___ The input ___

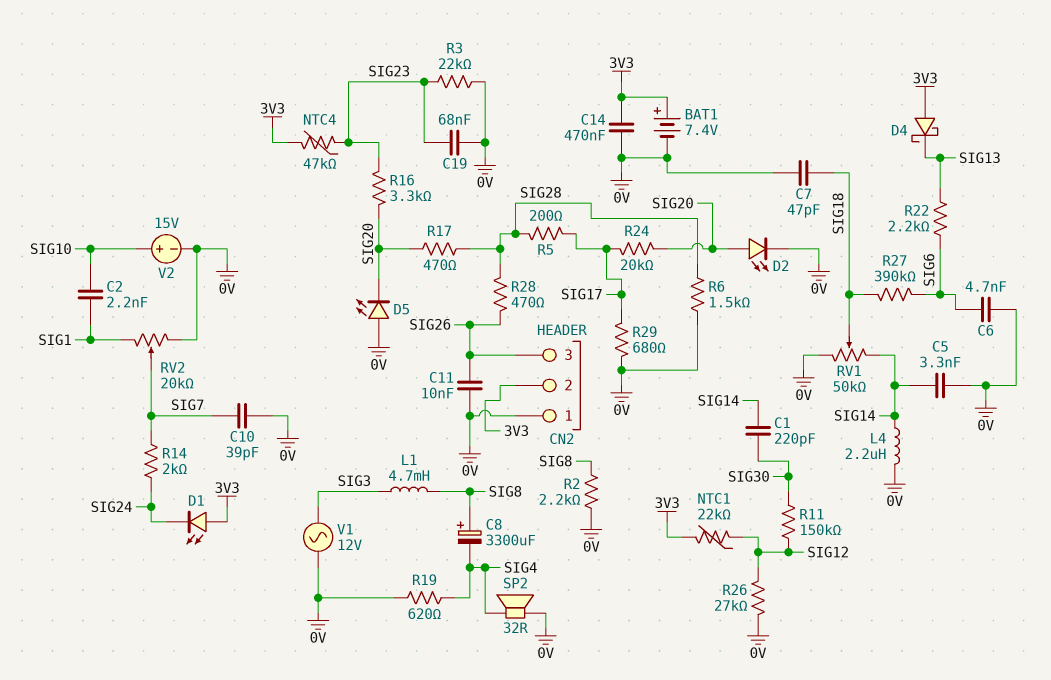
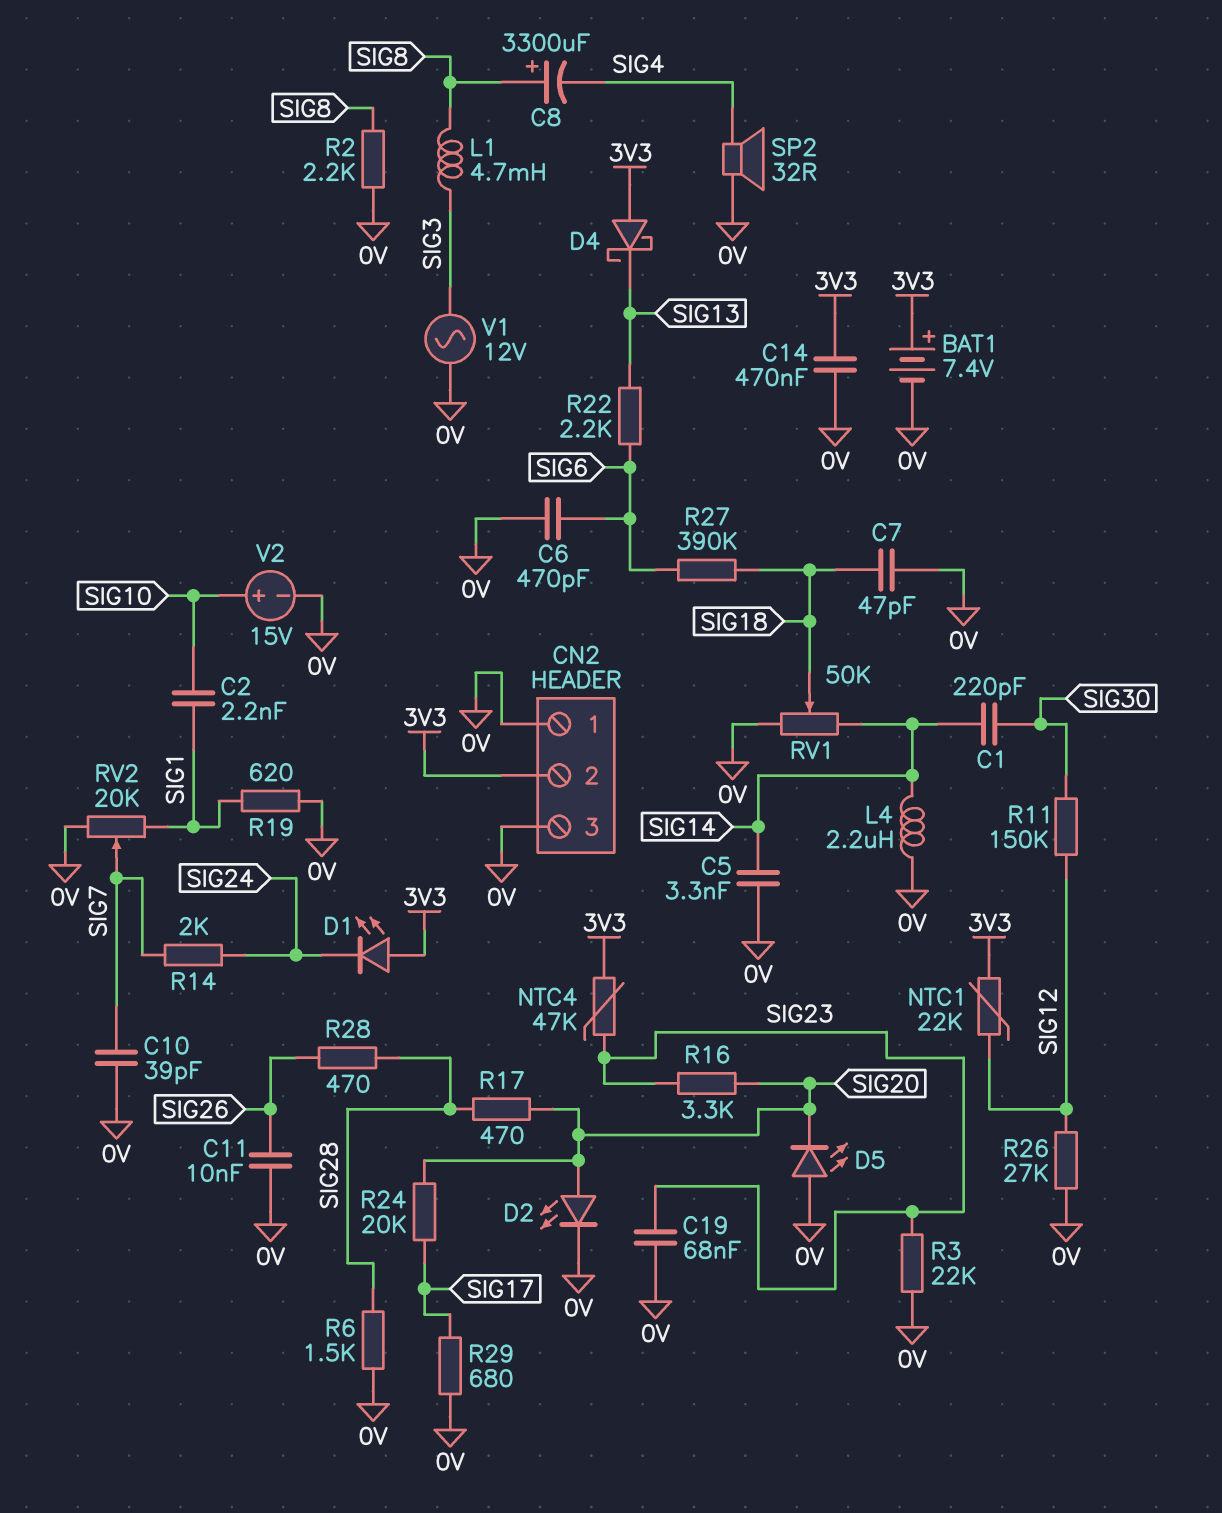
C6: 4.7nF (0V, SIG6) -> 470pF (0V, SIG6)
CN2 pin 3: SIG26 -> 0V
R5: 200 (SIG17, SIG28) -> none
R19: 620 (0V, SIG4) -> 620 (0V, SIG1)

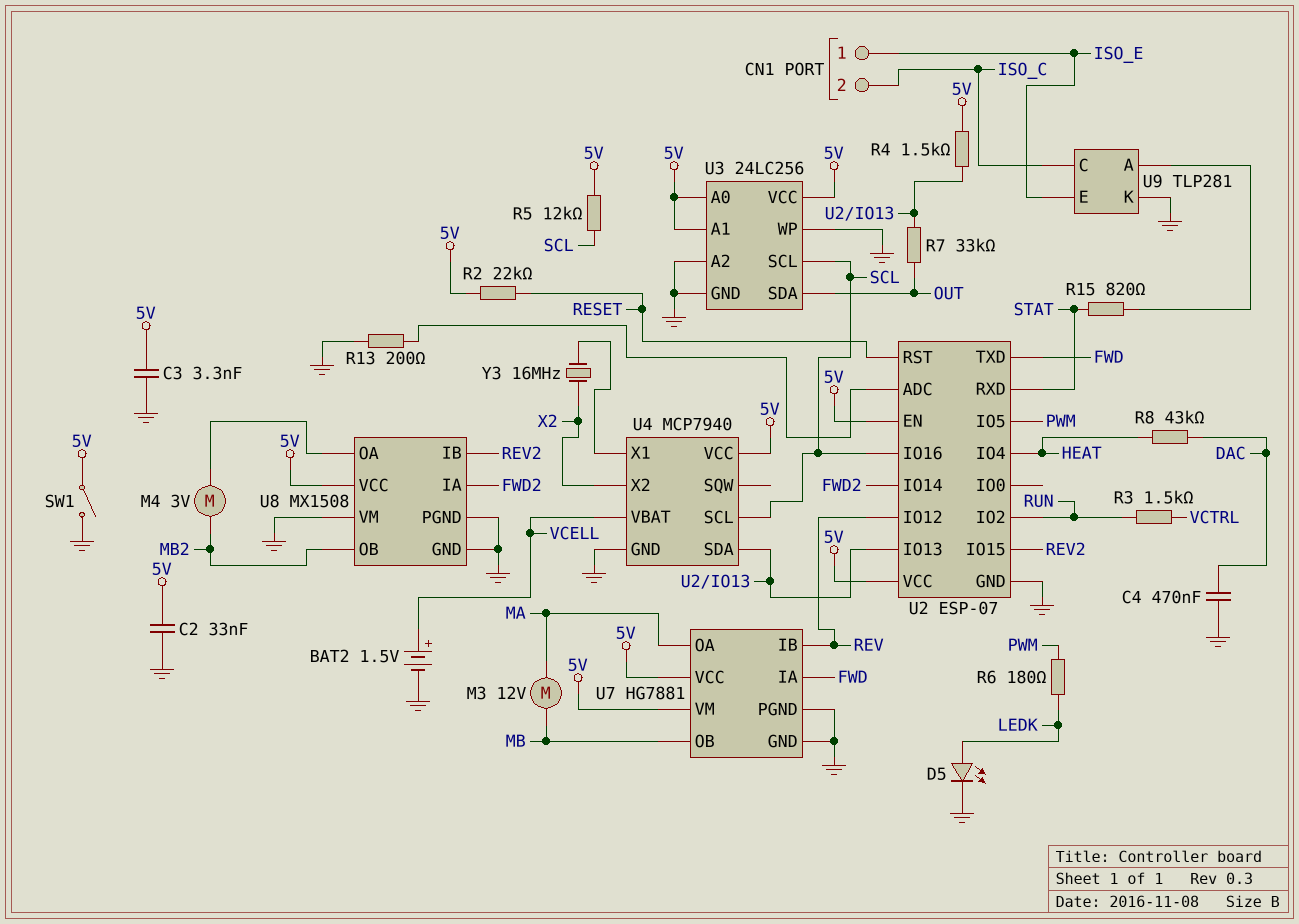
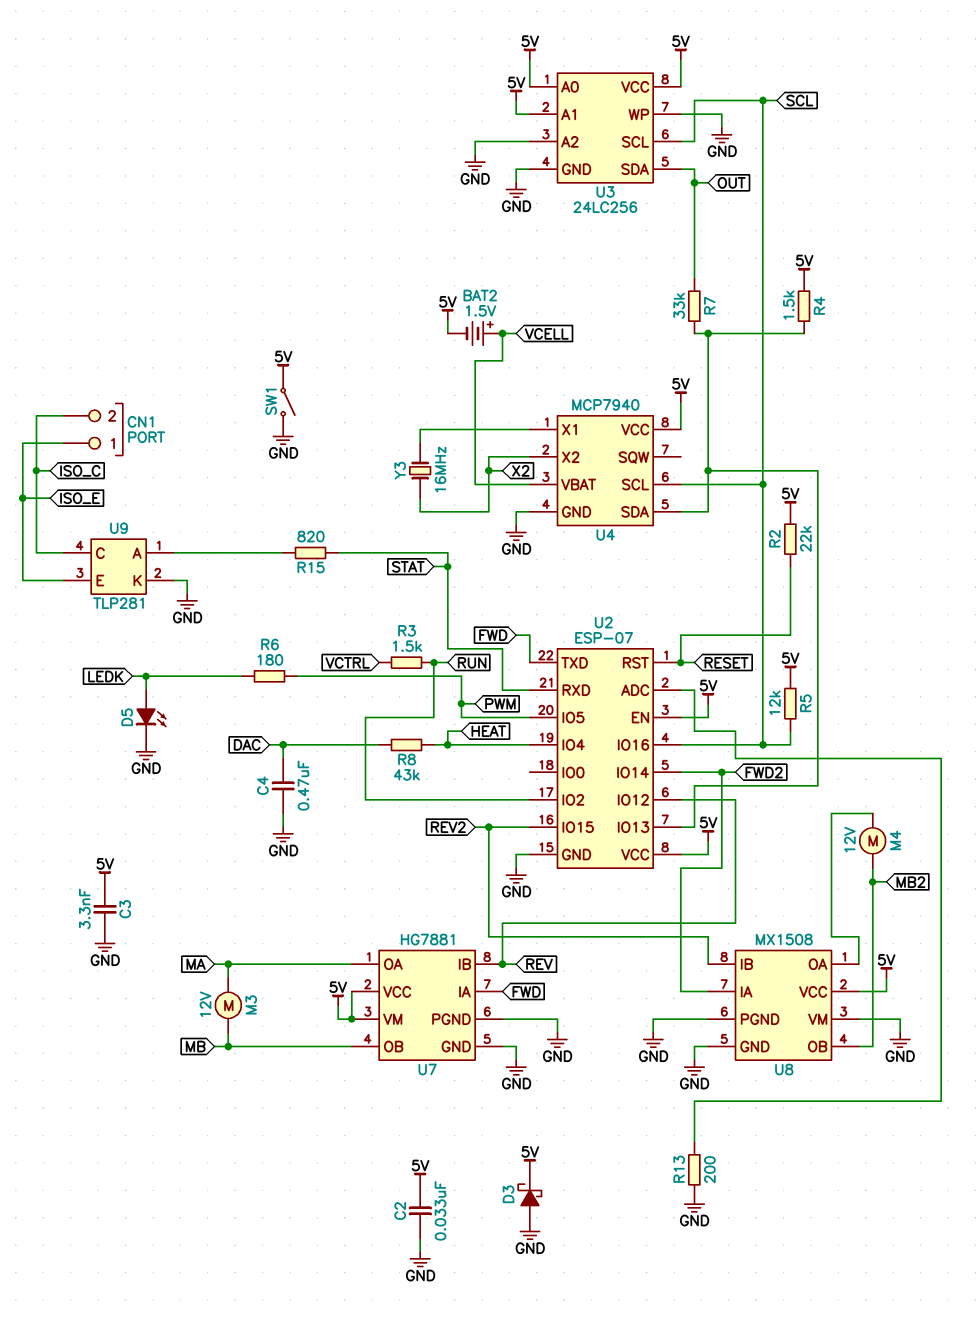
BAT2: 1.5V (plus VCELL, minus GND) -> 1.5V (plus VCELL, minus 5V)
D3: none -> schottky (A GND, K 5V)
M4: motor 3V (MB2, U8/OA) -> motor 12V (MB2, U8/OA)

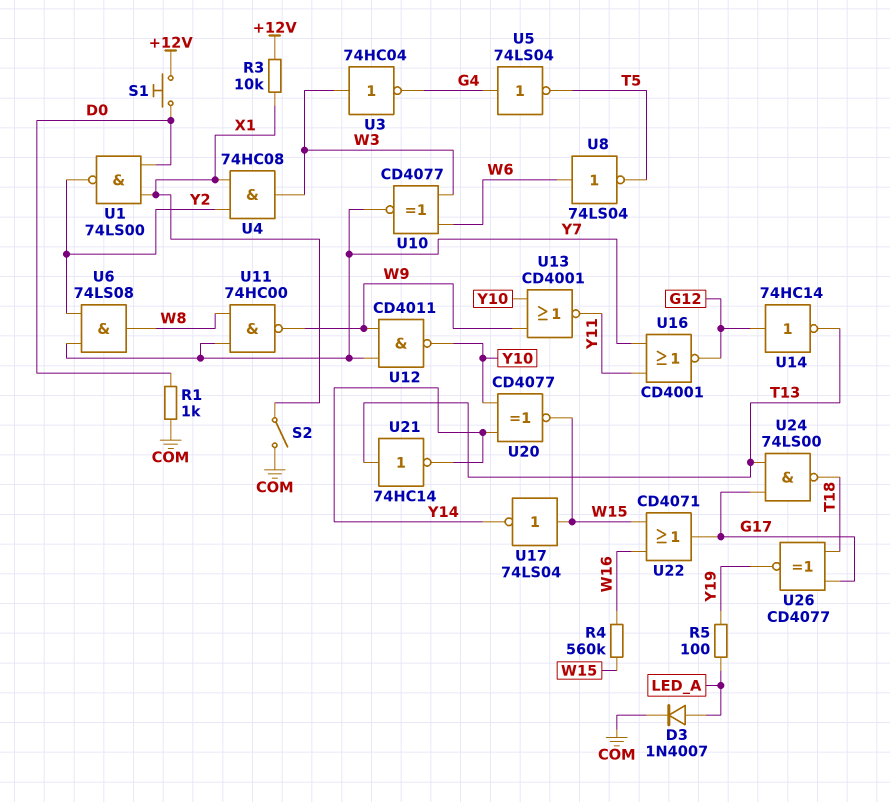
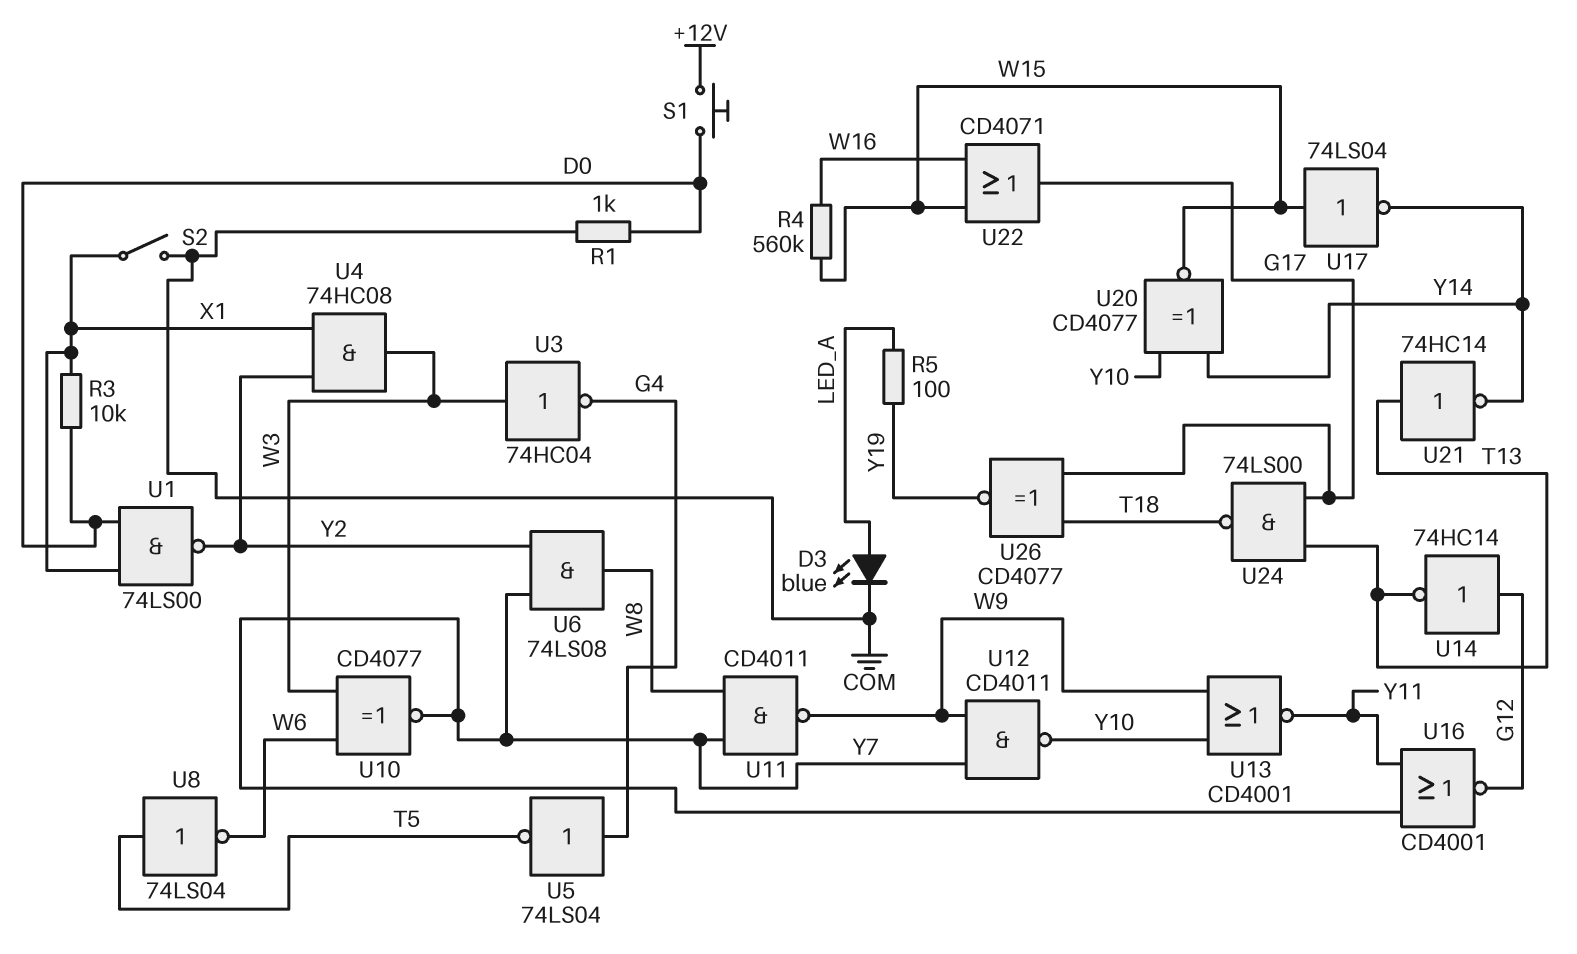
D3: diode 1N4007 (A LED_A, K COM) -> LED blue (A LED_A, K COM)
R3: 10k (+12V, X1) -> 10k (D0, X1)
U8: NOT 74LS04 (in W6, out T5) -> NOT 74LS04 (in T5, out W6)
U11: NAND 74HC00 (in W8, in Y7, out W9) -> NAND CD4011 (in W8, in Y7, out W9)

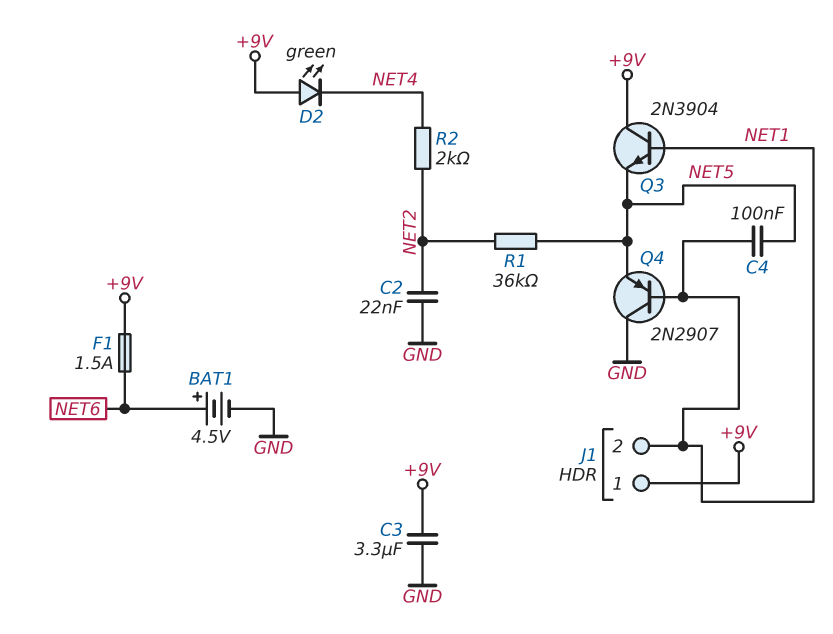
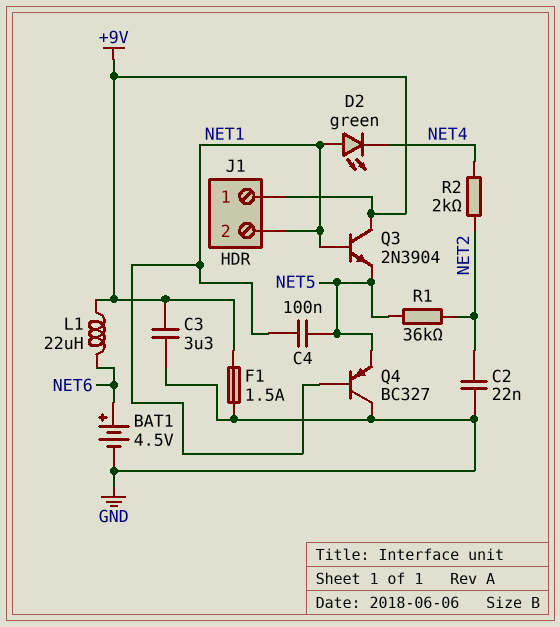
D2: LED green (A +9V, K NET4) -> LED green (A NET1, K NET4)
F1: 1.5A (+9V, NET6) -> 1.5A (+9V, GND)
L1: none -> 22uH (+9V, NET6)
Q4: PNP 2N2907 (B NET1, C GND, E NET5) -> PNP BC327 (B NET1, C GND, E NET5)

___

_Brief_.
Only the lines from the one containing "R19: 620 (0V, SIG4) -> 620 (0V, SIG1)" through the last line of the data above, both included, belong in the reply, each restated exactly and without pictures.

_Result below_.
R19: 620 (0V, SIG4) -> 620 (0V, SIG1)

BAT2: 1.5V (plus VCELL, minus GND) -> 1.5V (plus VCELL, minus 5V)
D3: none -> schottky (A GND, K 5V)
M4: motor 3V (MB2, U8/OA) -> motor 12V (MB2, U8/OA)

D3: diode 1N4007 (A LED_A, K COM) -> LED blue (A LED_A, K COM)
R3: 10k (+12V, X1) -> 10k (D0, X1)
U8: NOT 74LS04 (in W6, out T5) -> NOT 74LS04 (in T5, out W6)
U11: NAND 74HC00 (in W8, in Y7, out W9) -> NAND CD4011 (in W8, in Y7, out W9)

D2: LED green (A +9V, K NET4) -> LED green (A NET1, K NET4)
F1: 1.5A (+9V, NET6) -> 1.5A (+9V, GND)
L1: none -> 22uH (+9V, NET6)
Q4: PNP 2N2907 (B NET1, C GND, E NET5) -> PNP BC327 (B NET1, C GND, E NET5)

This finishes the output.